Assignment: In the entries below, find each line with the string "move" and copy it.

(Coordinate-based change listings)
——————

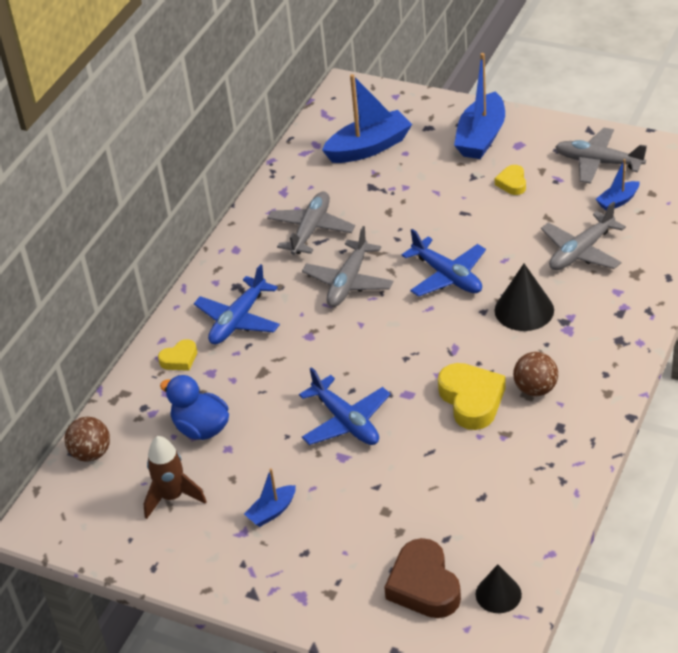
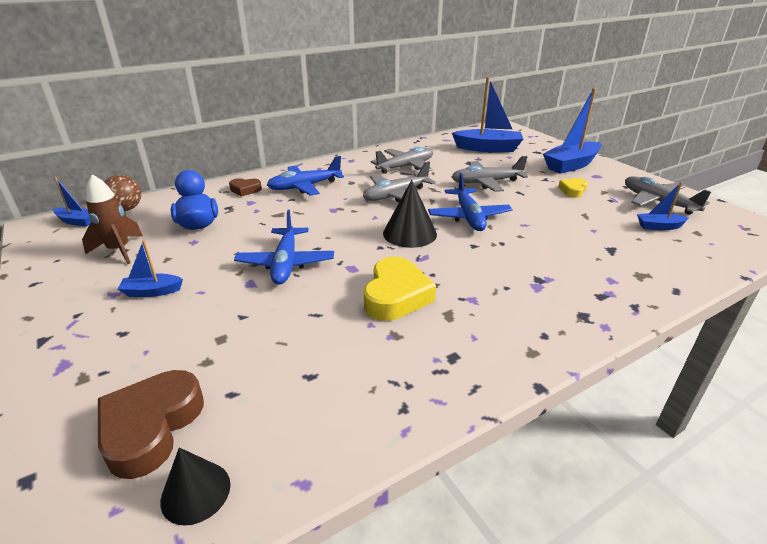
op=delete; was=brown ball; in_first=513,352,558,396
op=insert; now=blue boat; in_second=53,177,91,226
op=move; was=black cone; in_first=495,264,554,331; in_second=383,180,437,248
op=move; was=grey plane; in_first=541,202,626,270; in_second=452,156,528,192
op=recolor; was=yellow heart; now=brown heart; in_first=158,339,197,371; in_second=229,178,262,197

——————

Answer to this exercise:
op=move; was=black cone; in_first=495,264,554,331; in_second=383,180,437,248
op=move; was=grey plane; in_first=541,202,626,270; in_second=452,156,528,192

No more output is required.